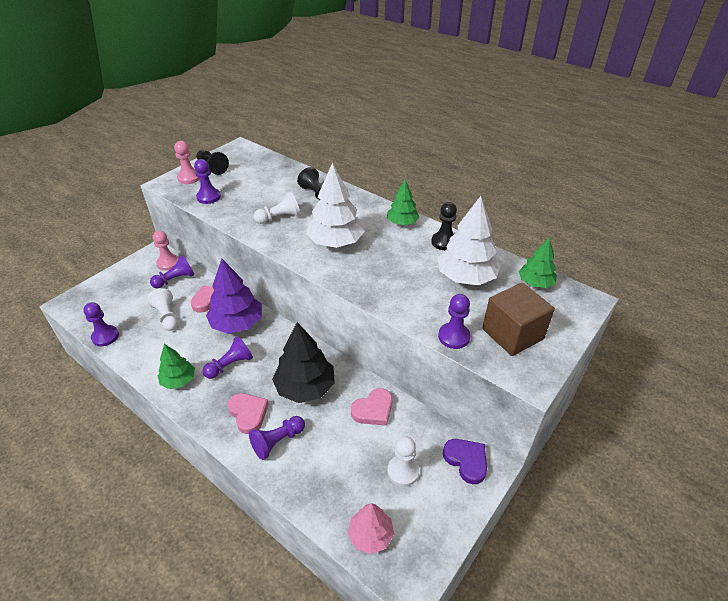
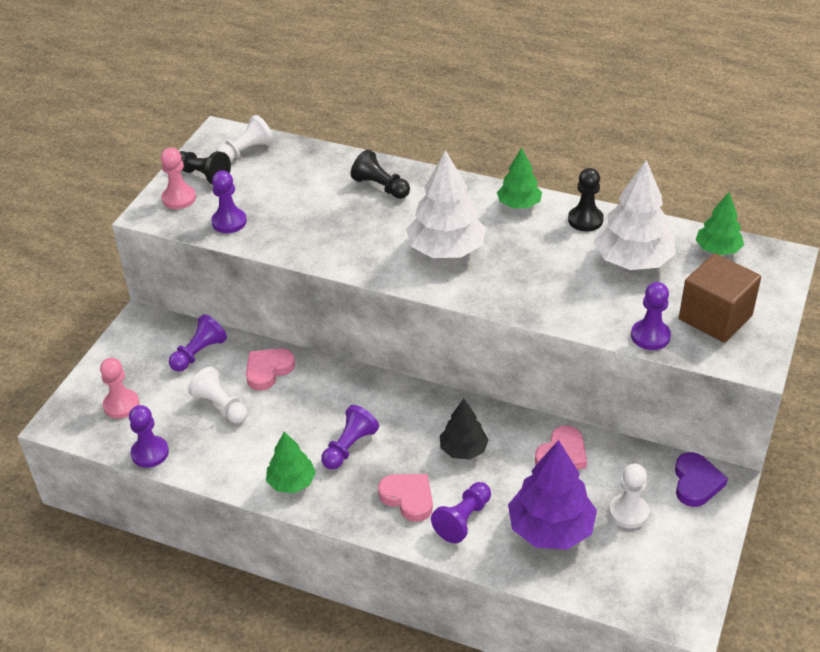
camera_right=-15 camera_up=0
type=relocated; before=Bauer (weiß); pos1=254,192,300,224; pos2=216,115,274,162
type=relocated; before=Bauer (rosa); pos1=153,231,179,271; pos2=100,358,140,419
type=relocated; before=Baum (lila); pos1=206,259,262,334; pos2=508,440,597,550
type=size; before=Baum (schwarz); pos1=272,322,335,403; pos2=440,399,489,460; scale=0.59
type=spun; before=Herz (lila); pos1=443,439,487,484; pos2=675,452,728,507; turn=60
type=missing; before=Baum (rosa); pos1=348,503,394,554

[Requirement] In the copy, include every record exactly and no pictures at all.

[Expected answer]
camera_right=-15 camera_up=0
type=relocated; before=Bauer (weiß); pos1=254,192,300,224; pos2=216,115,274,162
type=relocated; before=Bauer (rosa); pos1=153,231,179,271; pos2=100,358,140,419
type=relocated; before=Baum (lila); pos1=206,259,262,334; pos2=508,440,597,550
type=size; before=Baum (schwarz); pos1=272,322,335,403; pos2=440,399,489,460; scale=0.59
type=spun; before=Herz (lila); pos1=443,439,487,484; pos2=675,452,728,507; turn=60
type=missing; before=Baum (rosa); pos1=348,503,394,554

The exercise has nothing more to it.